--- PROVIDED DATA Enclosed Below ---

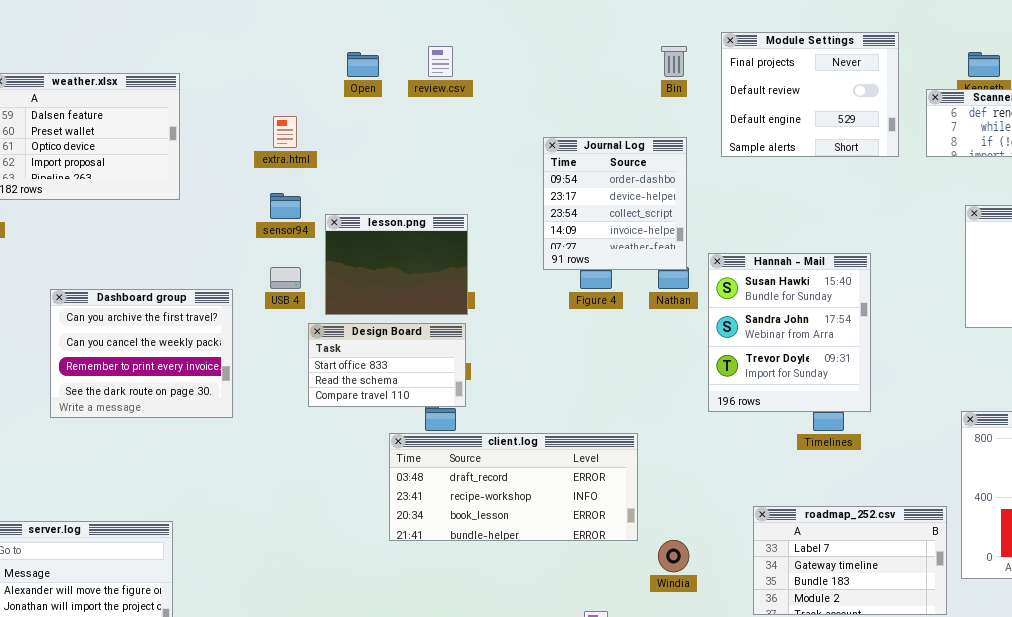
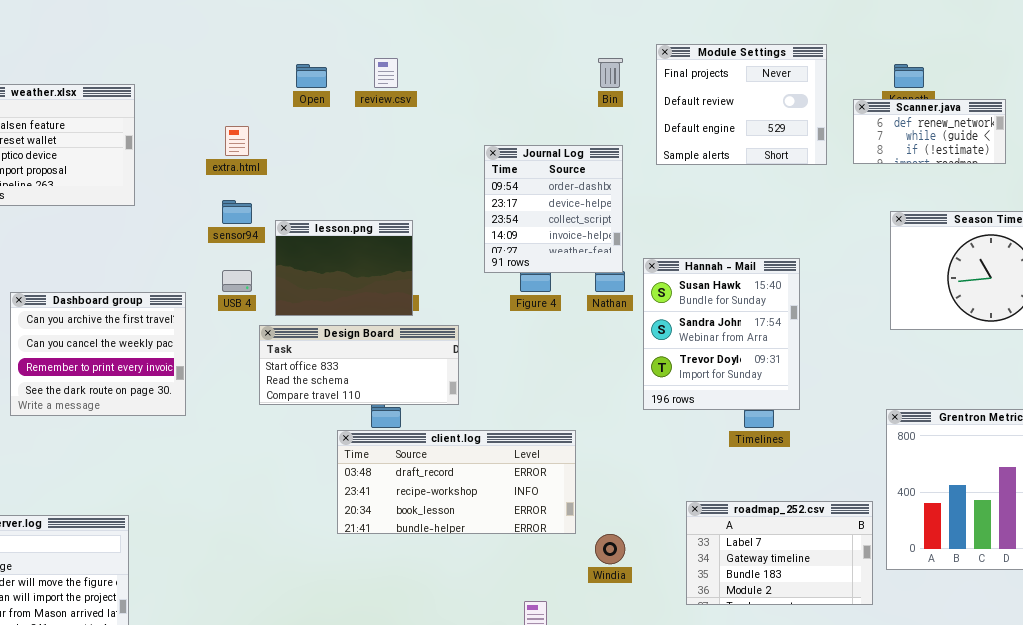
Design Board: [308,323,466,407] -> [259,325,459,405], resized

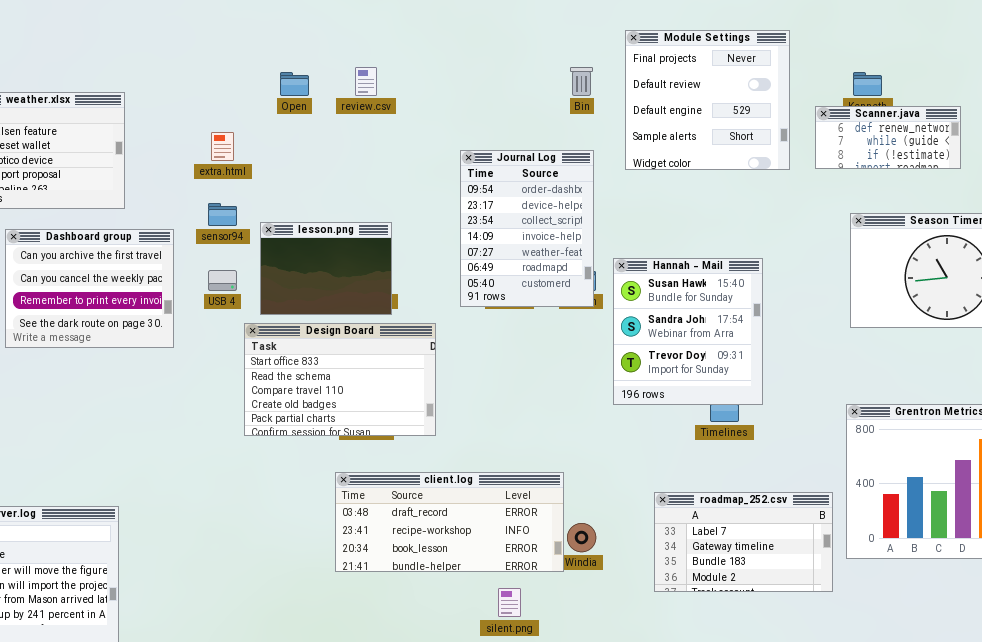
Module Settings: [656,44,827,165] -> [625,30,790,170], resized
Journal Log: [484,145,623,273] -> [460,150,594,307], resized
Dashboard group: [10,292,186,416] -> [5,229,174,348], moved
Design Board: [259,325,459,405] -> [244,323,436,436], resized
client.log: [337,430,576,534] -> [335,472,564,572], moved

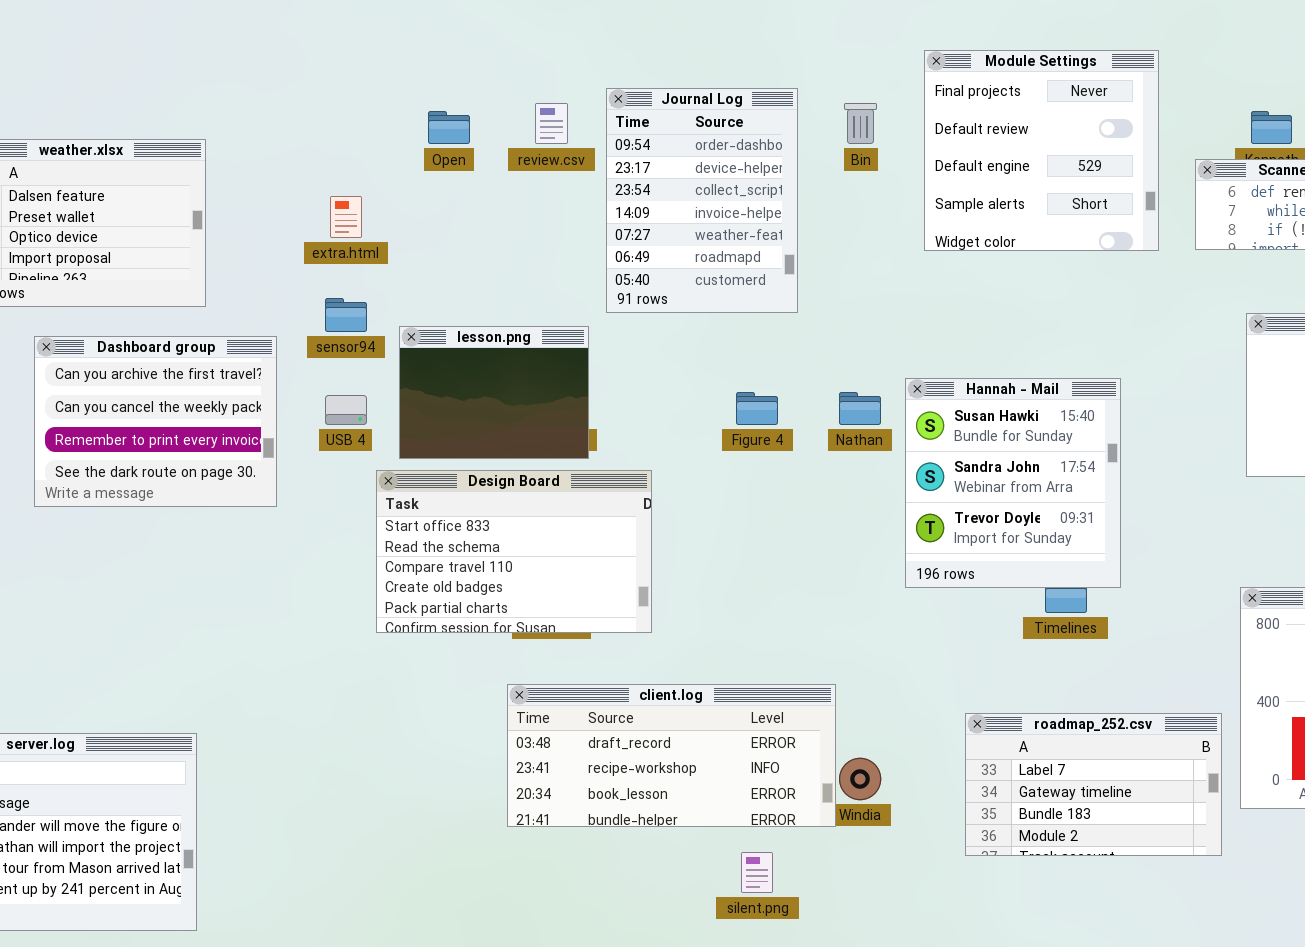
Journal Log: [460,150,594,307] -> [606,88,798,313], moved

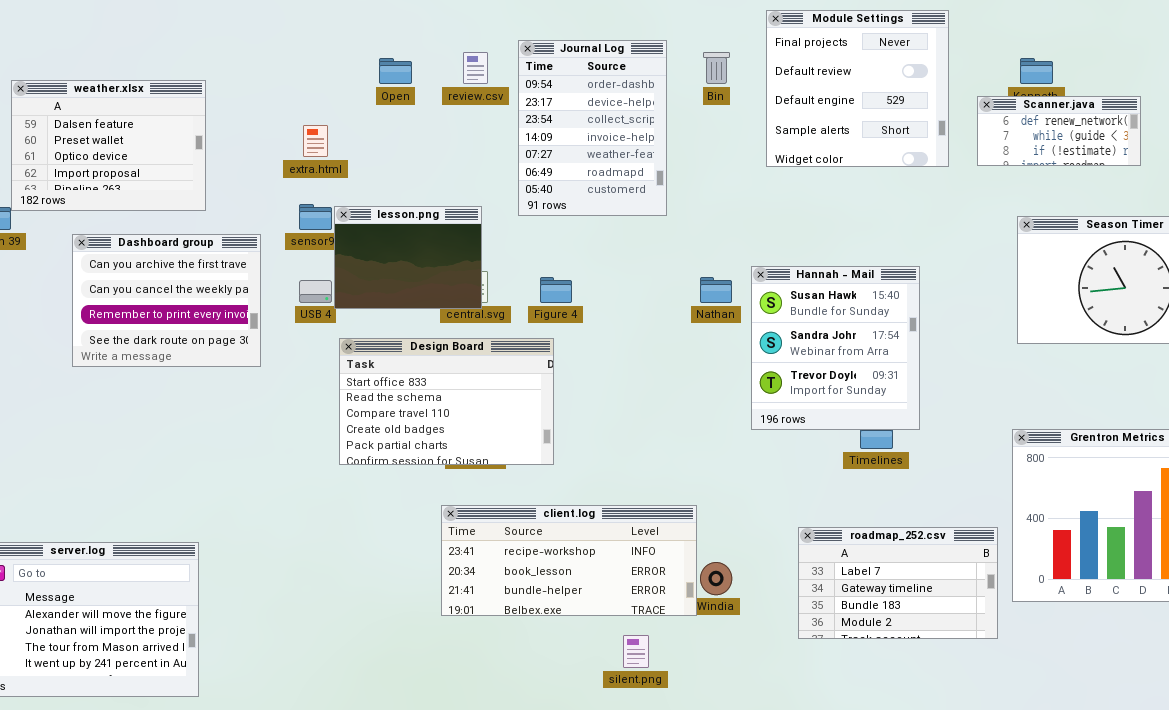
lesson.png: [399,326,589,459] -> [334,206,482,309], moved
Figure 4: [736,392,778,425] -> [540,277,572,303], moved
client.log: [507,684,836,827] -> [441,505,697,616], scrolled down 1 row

--- End of Enclosed PROVIDED DATA ---
--- PROVIDED DATA Enclosed Below ---

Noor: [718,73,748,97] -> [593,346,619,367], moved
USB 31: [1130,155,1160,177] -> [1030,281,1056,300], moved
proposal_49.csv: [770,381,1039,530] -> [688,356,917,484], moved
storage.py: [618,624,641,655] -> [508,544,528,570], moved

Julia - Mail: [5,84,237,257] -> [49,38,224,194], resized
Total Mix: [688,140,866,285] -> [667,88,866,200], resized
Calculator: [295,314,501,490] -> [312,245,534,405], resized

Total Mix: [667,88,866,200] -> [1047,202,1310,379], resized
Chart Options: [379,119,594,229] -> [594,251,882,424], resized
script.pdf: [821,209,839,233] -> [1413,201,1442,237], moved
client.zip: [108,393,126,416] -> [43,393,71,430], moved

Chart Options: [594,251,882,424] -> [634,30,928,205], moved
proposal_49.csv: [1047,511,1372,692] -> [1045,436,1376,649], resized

--- End of Enclosed PROVIDED DATA ---

#### [EXERCISE REQUIREMENTS]
Each line above that holds the string "resized" should be copied and shown.

#### [TASK RESPONSE]
Design Board: [308,323,466,407] -> [259,325,459,405], resized
Module Settings: [656,44,827,165] -> [625,30,790,170], resized
Journal Log: [484,145,623,273] -> [460,150,594,307], resized
Design Board: [259,325,459,405] -> [244,323,436,436], resized
Julia - Mail: [5,84,237,257] -> [49,38,224,194], resized
Total Mix: [688,140,866,285] -> [667,88,866,200], resized
Calculator: [295,314,501,490] -> [312,245,534,405], resized
Total Mix: [667,88,866,200] -> [1047,202,1310,379], resized
Chart Options: [379,119,594,229] -> [594,251,882,424], resized
proposal_49.csv: [1047,511,1372,692] -> [1045,436,1376,649], resized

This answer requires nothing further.